==== RECORDS FOR THE EXERCISE ====

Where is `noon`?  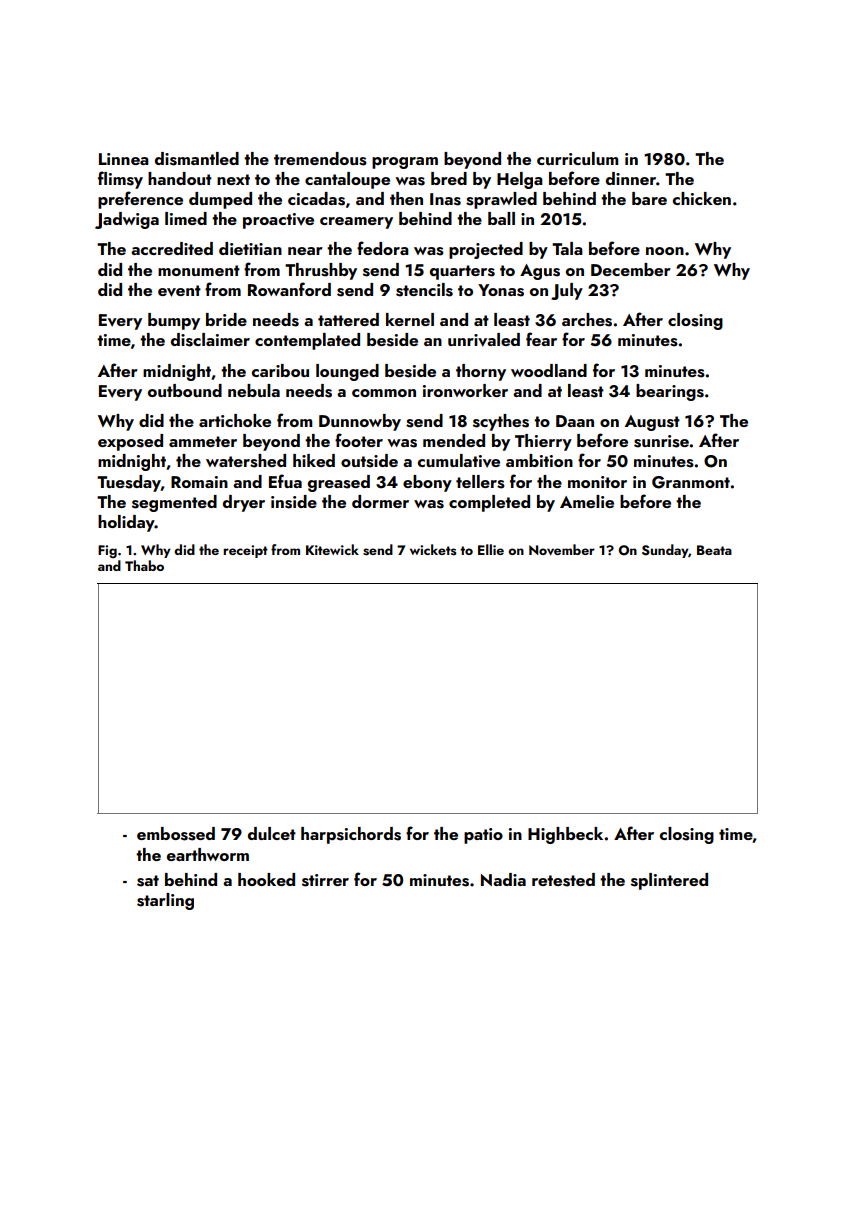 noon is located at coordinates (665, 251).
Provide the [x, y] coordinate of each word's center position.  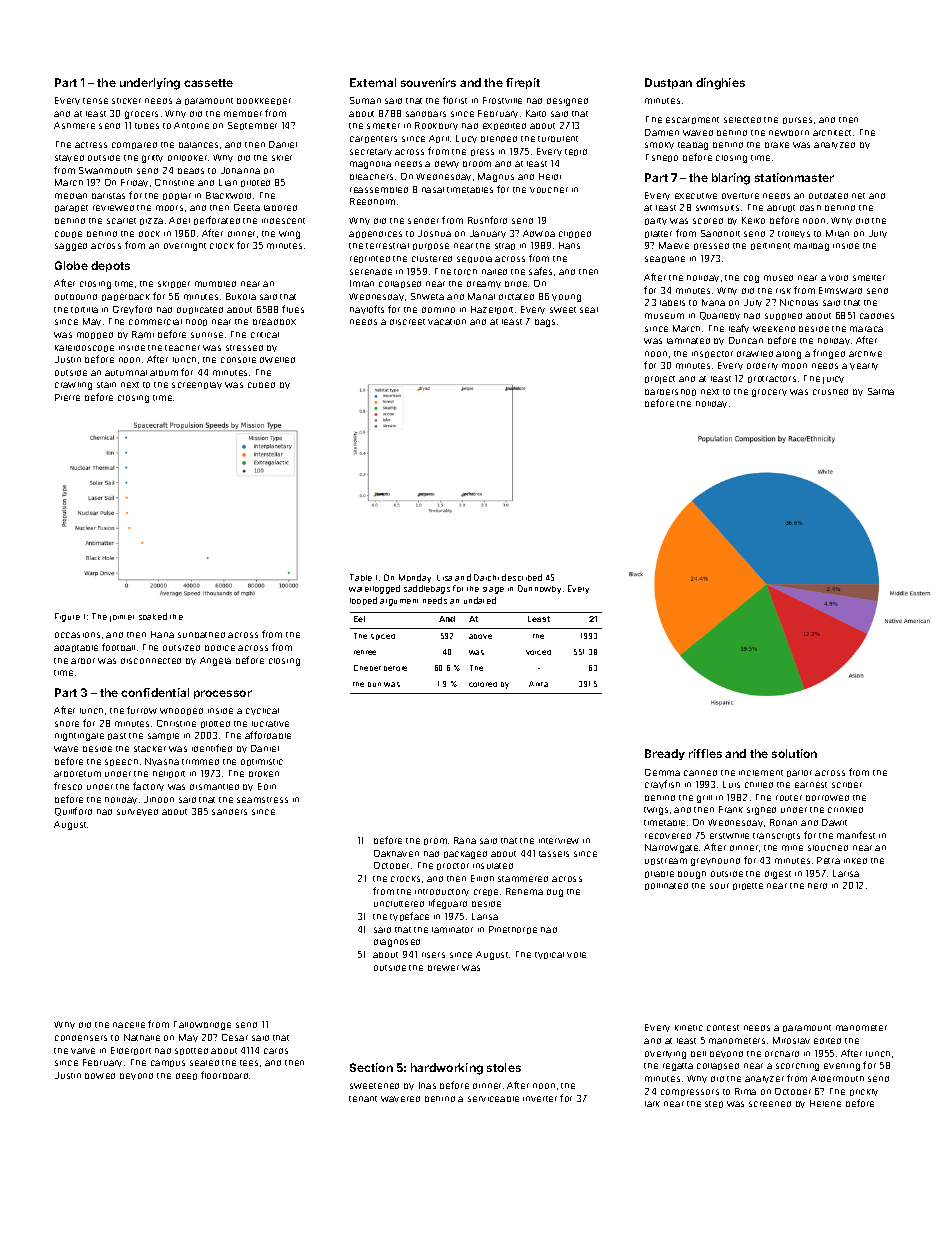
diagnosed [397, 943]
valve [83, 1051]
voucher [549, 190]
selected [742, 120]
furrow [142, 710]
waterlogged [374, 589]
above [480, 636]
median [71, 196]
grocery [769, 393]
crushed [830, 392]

====
==== RECORDS FOR THE EXERCISE ====

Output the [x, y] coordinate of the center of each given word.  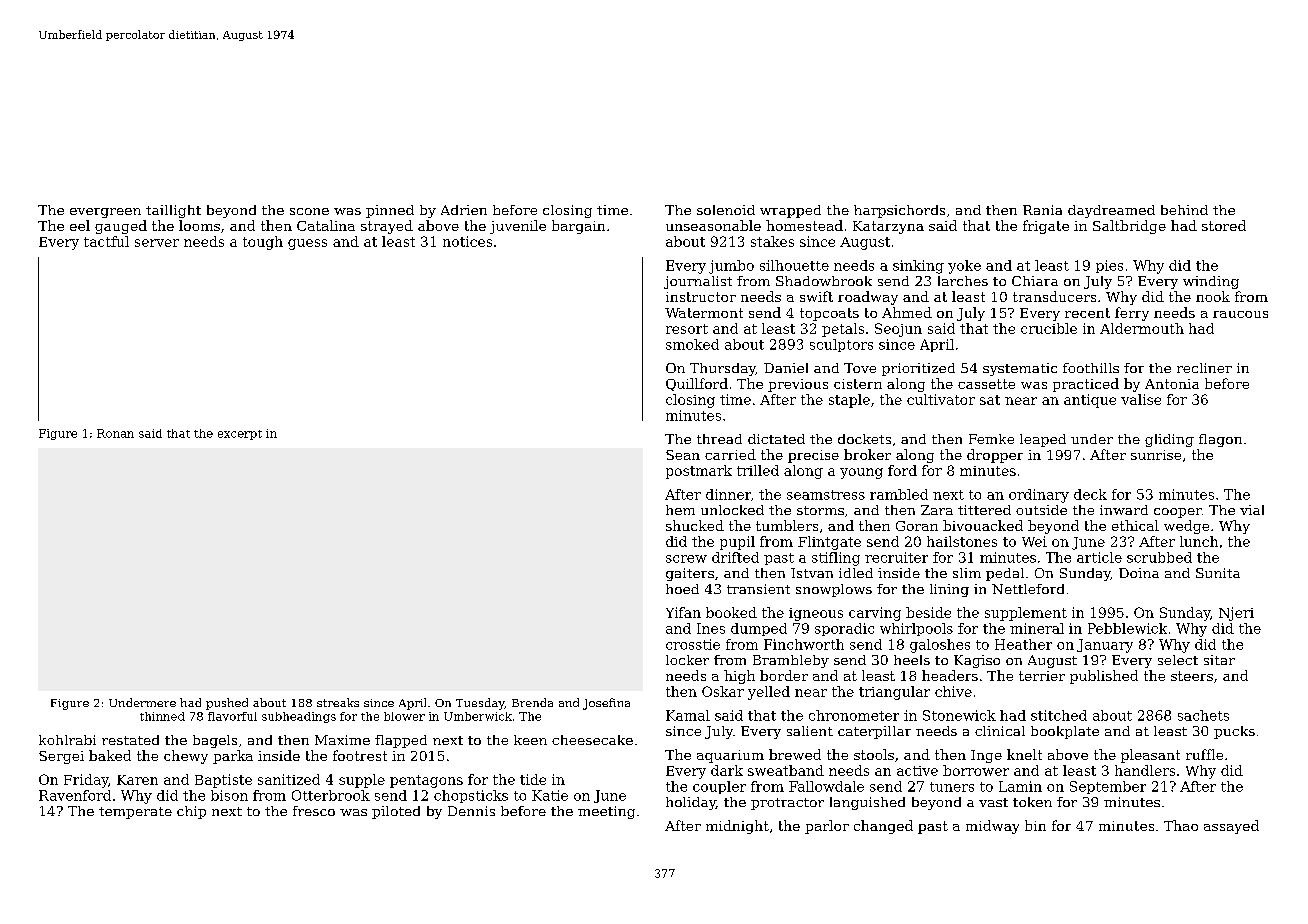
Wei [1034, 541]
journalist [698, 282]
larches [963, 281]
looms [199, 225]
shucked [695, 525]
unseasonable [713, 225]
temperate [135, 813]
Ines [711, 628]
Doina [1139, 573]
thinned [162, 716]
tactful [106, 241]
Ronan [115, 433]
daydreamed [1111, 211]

====

**JOB:**
Revise the records from the line containing "journalist [698, 282]" through the line containing "daydreamed [1111, 211]", inclusive, replacing "temperate" with "moderate" and leaving everything else unchanged. Return only those lines.

**EXERCISE OUTPUT:**
journalist [698, 282]
larches [963, 281]
looms [199, 225]
shucked [695, 525]
unseasonable [713, 225]
moderate [135, 813]
Ines [711, 628]
Doina [1139, 573]
thinned [162, 716]
tactful [106, 241]
Ronan [115, 433]
daydreamed [1111, 211]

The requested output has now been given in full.